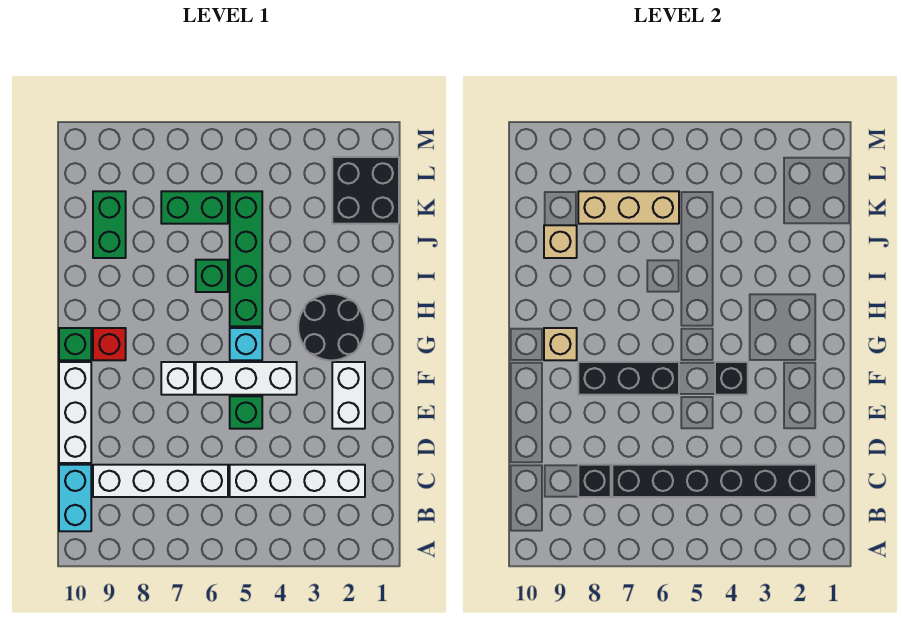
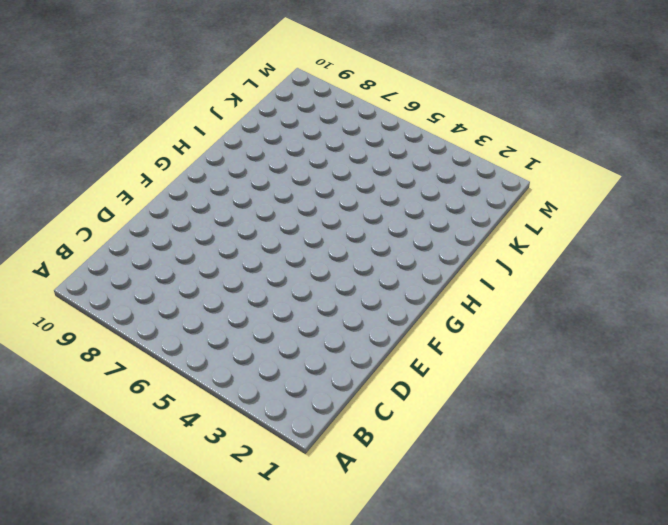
none -> cyan 1x2 brick [59,465,91,531]
none -> white 1x4 brick [230,465,365,497]
none -> white 1x4 brick [93,465,228,497]

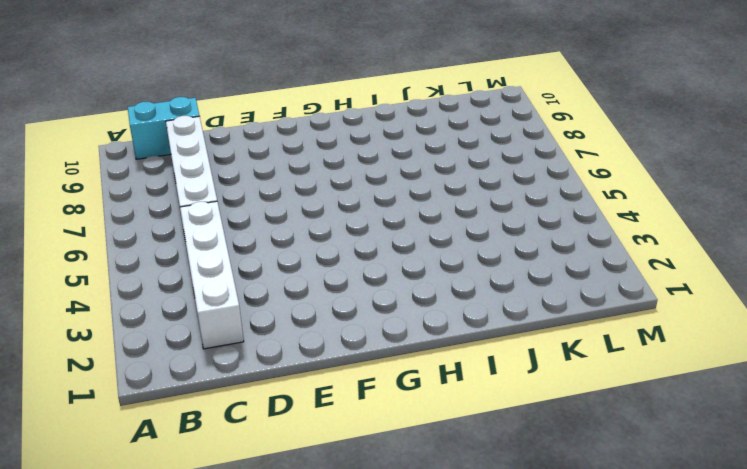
none -> white 1x3 brick [59,362,91,463]
none -> white 1x2 brick [332,362,365,429]
none -> green 1x1 brick [230,396,262,429]

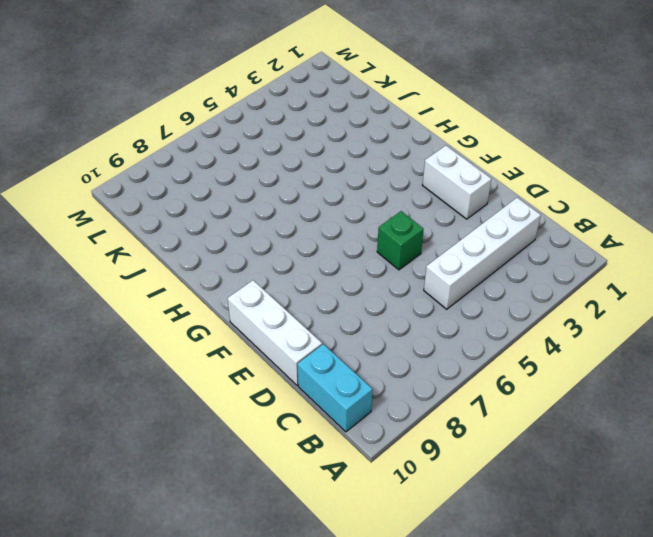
none -> white 1x4 brick [93,465,228,497]
none -> white 1x3 brick [196,362,297,395]
none -> white 1x1 brick [161,362,194,395]

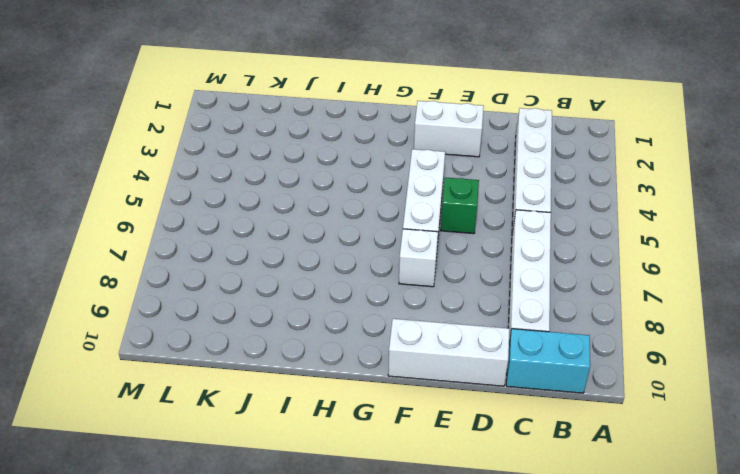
none -> black 2x2 round brick [298,294,365,360]
none -> cyan 1x1 brick [230,328,262,360]
none -> red 1x1 brick [93,328,126,360]

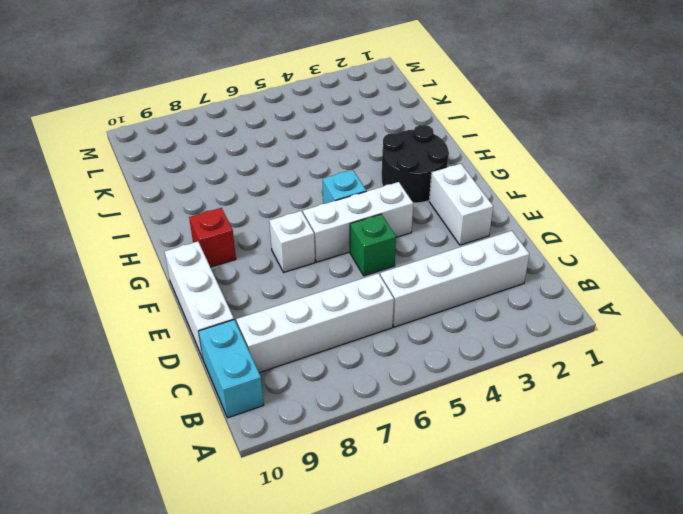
none -> green 1x1 brick [59,328,91,360]
none -> green 1x4 brick [230,191,262,326]
none -> green 1x1 brick [196,260,228,292]

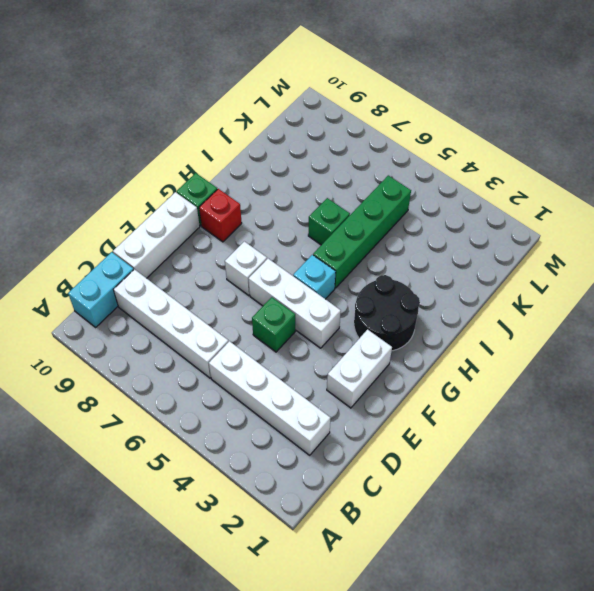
none -> green 1x2 brick [93,191,126,258]
none -> black 2x2 brick [332,157,399,224]
none -> green 1x2 brick [161,191,228,224]

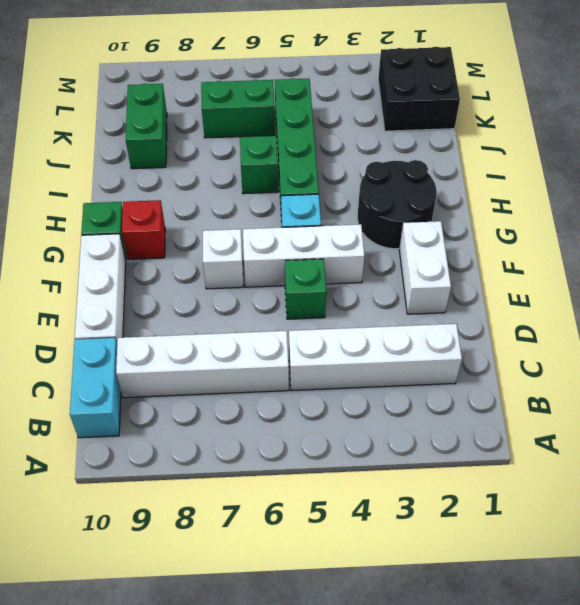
none -> black 1x6 brick [612,465,816,497]
none -> black 1x1 brick [578,465,611,497]
none -> black 1x1 brick [715,362,748,395]

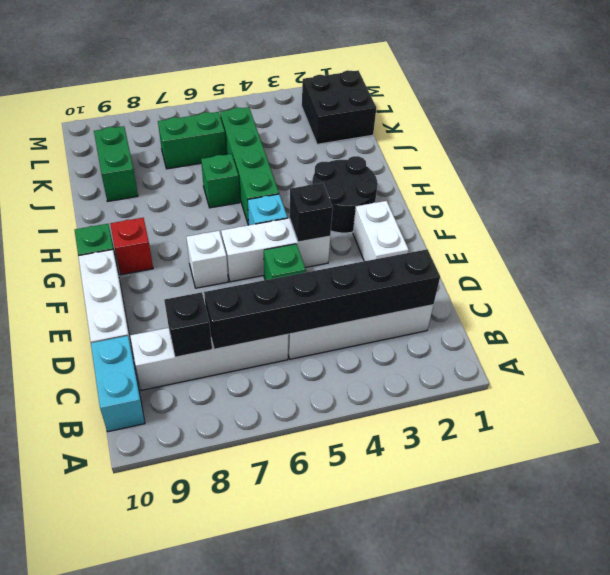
none -> black 1x3 brick [578,362,679,395]
none -> tan 1x1 brick [544,328,577,360]
none -> tan 1x1 brick [544,225,577,258]

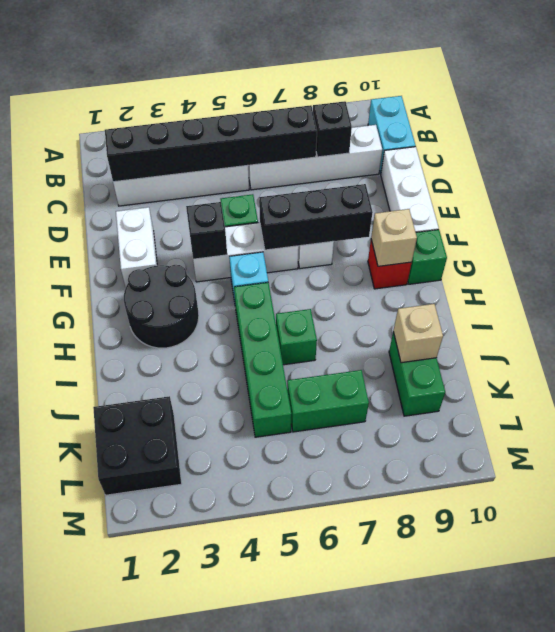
none -> tan 1x3 brick [578,191,679,224]

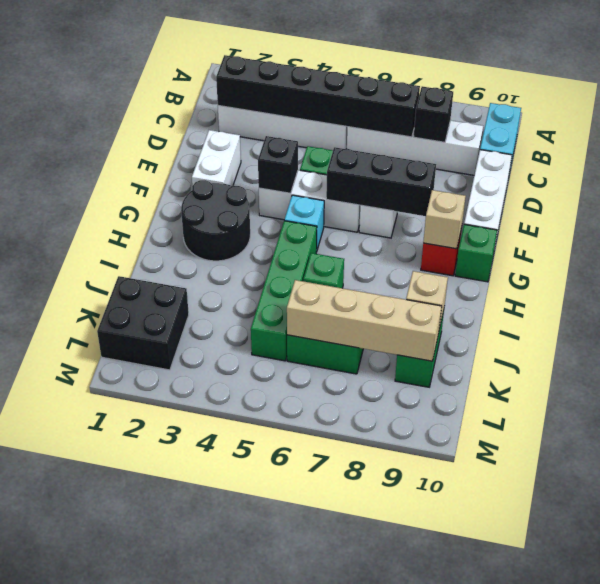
tan 1x4 brick [287,280,442,361] -> tan 1x3 brick [578,191,679,224]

ASSIGNMENT:
Give again, exactly, the lines from the start of the data through the one holding "none -> tan 1x1 brick [544,225,577,258]"; omit the pictures.

WRITTEN ANSWER:
none -> cyan 1x2 brick [59,465,91,531]
none -> white 1x4 brick [230,465,365,497]
none -> white 1x4 brick [93,465,228,497]

none -> white 1x3 brick [59,362,91,463]
none -> white 1x2 brick [332,362,365,429]
none -> green 1x1 brick [230,396,262,429]

none -> white 1x4 brick [93,465,228,497]
none -> white 1x3 brick [196,362,297,395]
none -> white 1x1 brick [161,362,194,395]

none -> black 2x2 round brick [298,294,365,360]
none -> cyan 1x1 brick [230,328,262,360]
none -> red 1x1 brick [93,328,126,360]

none -> green 1x1 brick [59,328,91,360]
none -> green 1x4 brick [230,191,262,326]
none -> green 1x1 brick [196,260,228,292]

none -> green 1x2 brick [93,191,126,258]
none -> black 2x2 brick [332,157,399,224]
none -> green 1x2 brick [161,191,228,224]

none -> black 1x6 brick [612,465,816,497]
none -> black 1x1 brick [578,465,611,497]
none -> black 1x1 brick [715,362,748,395]

none -> black 1x3 brick [578,362,679,395]
none -> tan 1x1 brick [544,328,577,360]
none -> tan 1x1 brick [544,225,577,258]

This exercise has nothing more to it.